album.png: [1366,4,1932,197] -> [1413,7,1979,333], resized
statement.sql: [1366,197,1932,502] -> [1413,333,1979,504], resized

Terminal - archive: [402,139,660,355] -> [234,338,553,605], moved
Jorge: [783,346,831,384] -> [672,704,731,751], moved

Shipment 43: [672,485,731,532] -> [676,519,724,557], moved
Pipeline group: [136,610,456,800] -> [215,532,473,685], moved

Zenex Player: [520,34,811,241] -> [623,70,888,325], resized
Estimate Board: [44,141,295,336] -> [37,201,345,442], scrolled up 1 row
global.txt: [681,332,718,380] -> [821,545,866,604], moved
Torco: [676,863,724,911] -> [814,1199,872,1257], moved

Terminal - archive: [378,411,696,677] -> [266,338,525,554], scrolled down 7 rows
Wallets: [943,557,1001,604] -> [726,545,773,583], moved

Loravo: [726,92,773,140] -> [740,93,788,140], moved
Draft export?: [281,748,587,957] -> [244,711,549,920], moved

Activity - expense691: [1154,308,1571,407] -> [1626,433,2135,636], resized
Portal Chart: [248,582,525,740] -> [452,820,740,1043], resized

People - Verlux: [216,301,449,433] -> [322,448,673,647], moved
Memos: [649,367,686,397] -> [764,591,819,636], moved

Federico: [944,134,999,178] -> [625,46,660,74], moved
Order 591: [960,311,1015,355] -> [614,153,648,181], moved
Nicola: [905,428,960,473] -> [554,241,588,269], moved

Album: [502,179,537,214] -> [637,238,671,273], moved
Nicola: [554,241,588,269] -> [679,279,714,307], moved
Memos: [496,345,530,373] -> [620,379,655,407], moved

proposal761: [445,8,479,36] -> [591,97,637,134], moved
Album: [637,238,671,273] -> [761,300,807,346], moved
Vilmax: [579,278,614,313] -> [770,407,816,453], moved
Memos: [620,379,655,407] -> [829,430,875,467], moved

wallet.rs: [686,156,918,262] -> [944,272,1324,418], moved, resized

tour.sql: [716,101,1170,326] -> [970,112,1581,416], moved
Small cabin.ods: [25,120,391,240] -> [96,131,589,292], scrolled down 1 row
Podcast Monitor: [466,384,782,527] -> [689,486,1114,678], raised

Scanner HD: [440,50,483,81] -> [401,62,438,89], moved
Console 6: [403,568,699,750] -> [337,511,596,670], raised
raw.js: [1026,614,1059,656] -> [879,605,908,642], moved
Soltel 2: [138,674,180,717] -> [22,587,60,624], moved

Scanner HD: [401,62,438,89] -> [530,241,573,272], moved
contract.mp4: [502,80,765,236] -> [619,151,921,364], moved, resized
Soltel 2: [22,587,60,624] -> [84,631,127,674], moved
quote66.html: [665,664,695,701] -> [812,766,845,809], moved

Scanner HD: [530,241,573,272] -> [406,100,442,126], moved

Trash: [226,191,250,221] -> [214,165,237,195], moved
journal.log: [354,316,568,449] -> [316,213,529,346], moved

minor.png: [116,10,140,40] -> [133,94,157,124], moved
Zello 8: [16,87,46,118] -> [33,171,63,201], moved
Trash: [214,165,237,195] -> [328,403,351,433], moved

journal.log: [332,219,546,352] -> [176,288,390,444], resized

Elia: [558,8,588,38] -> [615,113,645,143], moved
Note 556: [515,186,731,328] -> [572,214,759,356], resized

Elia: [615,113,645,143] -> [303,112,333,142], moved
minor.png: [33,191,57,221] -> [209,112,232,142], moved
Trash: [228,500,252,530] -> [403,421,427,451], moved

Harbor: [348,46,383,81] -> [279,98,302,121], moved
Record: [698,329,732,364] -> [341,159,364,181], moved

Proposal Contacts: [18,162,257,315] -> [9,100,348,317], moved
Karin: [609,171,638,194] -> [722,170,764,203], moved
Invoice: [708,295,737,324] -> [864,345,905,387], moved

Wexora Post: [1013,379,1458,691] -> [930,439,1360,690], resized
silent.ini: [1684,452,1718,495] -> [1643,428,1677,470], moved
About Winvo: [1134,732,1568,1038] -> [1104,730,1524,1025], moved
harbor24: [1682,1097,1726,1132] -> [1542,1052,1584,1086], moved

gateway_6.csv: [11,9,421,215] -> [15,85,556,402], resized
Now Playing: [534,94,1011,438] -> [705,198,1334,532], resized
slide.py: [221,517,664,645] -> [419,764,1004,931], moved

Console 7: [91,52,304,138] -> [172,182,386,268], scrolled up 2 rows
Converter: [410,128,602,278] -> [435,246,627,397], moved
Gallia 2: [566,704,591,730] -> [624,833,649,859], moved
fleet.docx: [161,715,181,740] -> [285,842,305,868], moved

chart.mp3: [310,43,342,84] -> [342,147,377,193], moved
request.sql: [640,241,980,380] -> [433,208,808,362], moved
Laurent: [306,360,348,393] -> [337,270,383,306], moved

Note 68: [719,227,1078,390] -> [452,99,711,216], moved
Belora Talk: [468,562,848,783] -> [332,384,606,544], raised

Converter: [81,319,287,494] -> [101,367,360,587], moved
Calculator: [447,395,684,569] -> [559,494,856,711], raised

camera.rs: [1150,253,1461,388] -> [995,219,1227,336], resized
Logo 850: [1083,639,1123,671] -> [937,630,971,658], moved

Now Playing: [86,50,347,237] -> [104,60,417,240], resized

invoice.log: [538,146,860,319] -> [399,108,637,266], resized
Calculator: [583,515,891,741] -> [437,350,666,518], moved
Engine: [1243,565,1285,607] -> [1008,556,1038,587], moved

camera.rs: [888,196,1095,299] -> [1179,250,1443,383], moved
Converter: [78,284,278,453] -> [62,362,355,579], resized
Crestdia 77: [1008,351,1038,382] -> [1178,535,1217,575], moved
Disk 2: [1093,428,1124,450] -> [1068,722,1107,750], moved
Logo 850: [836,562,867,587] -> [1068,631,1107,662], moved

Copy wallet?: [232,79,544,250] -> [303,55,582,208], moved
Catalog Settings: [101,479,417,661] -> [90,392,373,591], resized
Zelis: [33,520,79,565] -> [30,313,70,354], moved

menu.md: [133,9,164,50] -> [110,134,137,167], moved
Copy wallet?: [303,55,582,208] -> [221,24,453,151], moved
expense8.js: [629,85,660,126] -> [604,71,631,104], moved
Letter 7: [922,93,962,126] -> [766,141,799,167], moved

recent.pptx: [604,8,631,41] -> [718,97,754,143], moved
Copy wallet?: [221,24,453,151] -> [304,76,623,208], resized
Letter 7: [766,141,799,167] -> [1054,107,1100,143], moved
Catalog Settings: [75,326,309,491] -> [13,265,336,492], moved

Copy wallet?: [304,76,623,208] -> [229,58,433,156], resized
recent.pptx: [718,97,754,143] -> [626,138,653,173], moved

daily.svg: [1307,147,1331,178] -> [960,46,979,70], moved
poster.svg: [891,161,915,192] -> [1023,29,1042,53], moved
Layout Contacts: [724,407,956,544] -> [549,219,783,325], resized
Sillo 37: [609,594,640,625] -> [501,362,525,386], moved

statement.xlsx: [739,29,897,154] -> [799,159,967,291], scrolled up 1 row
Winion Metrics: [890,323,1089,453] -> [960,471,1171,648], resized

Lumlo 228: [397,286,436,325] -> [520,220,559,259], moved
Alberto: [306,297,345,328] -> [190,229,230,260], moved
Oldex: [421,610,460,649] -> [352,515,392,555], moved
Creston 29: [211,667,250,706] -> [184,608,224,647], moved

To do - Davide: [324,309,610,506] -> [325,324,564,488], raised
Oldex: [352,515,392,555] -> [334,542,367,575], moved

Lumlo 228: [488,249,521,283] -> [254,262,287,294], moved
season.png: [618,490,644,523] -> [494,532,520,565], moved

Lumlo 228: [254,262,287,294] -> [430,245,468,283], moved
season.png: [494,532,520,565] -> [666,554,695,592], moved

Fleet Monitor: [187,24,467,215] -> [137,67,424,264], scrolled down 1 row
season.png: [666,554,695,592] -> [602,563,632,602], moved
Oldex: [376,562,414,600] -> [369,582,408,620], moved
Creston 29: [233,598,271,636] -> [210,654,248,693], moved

--

* EXERCISE REQUIREMENTS
Please transcribe exactly the lines above from the line that has "Loravo: [726,92,773,140] ->" up to and including the line that has "Console 6: [403,568,699,750]"; no other line belongs in the answer.

* COMPLETED EXERCISE
Loravo: [726,92,773,140] -> [740,93,788,140], moved
Draft export?: [281,748,587,957] -> [244,711,549,920], moved

Activity - expense691: [1154,308,1571,407] -> [1626,433,2135,636], resized
Portal Chart: [248,582,525,740] -> [452,820,740,1043], resized

People - Verlux: [216,301,449,433] -> [322,448,673,647], moved
Memos: [649,367,686,397] -> [764,591,819,636], moved

Federico: [944,134,999,178] -> [625,46,660,74], moved
Order 591: [960,311,1015,355] -> [614,153,648,181], moved
Nicola: [905,428,960,473] -> [554,241,588,269], moved

Album: [502,179,537,214] -> [637,238,671,273], moved
Nicola: [554,241,588,269] -> [679,279,714,307], moved
Memos: [496,345,530,373] -> [620,379,655,407], moved

proposal761: [445,8,479,36] -> [591,97,637,134], moved
Album: [637,238,671,273] -> [761,300,807,346], moved
Vilmax: [579,278,614,313] -> [770,407,816,453], moved
Memos: [620,379,655,407] -> [829,430,875,467], moved

wallet.rs: [686,156,918,262] -> [944,272,1324,418], moved, resized

tour.sql: [716,101,1170,326] -> [970,112,1581,416], moved
Small cabin.ods: [25,120,391,240] -> [96,131,589,292], scrolled down 1 row
Podcast Monitor: [466,384,782,527] -> [689,486,1114,678], raised

Scanner HD: [440,50,483,81] -> [401,62,438,89], moved
Console 6: [403,568,699,750] -> [337,511,596,670], raised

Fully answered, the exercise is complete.